» **THE PROBLEM**: Beneath this instruction is a listing; print exactly the lines in it starting at the line that contains "R1: 3.3k (3V3, N18) -> 4.7k (3V3, N18)" and going through the line that contains "U7: NAND 74HC00".

» **RECORDS SUPPLIED**:
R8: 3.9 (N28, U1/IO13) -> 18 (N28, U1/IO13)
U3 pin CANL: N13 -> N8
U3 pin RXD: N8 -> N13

---

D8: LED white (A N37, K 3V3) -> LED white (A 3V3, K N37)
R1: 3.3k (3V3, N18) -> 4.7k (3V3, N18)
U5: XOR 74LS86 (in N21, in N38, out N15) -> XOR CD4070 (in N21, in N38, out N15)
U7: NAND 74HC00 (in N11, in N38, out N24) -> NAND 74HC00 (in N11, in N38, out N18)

--

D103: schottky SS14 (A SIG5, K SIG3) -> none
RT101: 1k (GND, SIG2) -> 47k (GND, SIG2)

» **RESULT OF THIS TASK**:
R1: 3.3k (3V3, N18) -> 4.7k (3V3, N18)
U5: XOR 74LS86 (in N21, in N38, out N15) -> XOR CD4070 (in N21, in N38, out N15)
U7: NAND 74HC00 (in N11, in N38, out N24) -> NAND 74HC00 (in N11, in N38, out N18)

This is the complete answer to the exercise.